Written exercise: Extract and repeat, unchanged, the lines of the data starting with the first line and going on through the line that contains "13: 10:36 -> 10:57".

Given records start

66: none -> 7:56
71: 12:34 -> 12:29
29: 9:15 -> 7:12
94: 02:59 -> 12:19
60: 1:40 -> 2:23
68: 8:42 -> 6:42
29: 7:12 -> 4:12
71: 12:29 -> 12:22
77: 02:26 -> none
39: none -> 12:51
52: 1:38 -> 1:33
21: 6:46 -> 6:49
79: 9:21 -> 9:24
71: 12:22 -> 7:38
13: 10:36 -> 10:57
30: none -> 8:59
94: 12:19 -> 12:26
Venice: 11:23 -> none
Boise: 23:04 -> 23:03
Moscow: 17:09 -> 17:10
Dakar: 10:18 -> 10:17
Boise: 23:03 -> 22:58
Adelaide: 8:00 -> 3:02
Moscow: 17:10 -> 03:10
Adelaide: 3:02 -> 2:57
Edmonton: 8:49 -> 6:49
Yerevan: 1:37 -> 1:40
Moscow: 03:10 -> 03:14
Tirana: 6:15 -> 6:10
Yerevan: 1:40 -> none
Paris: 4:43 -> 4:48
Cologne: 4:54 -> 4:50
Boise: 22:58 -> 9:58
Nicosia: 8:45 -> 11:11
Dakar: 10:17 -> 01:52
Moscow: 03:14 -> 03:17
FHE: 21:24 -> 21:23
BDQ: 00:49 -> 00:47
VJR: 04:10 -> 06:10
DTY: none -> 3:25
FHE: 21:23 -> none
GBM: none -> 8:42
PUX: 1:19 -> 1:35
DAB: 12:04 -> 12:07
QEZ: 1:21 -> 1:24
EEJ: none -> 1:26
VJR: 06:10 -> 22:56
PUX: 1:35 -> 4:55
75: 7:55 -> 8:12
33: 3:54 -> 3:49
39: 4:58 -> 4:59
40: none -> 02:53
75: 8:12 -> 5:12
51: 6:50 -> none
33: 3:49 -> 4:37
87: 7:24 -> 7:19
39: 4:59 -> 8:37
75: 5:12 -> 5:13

Given records end

Answer for this exercise:
66: none -> 7:56
71: 12:34 -> 12:29
29: 9:15 -> 7:12
94: 02:59 -> 12:19
60: 1:40 -> 2:23
68: 8:42 -> 6:42
29: 7:12 -> 4:12
71: 12:29 -> 12:22
77: 02:26 -> none
39: none -> 12:51
52: 1:38 -> 1:33
21: 6:46 -> 6:49
79: 9:21 -> 9:24
71: 12:22 -> 7:38
13: 10:36 -> 10:57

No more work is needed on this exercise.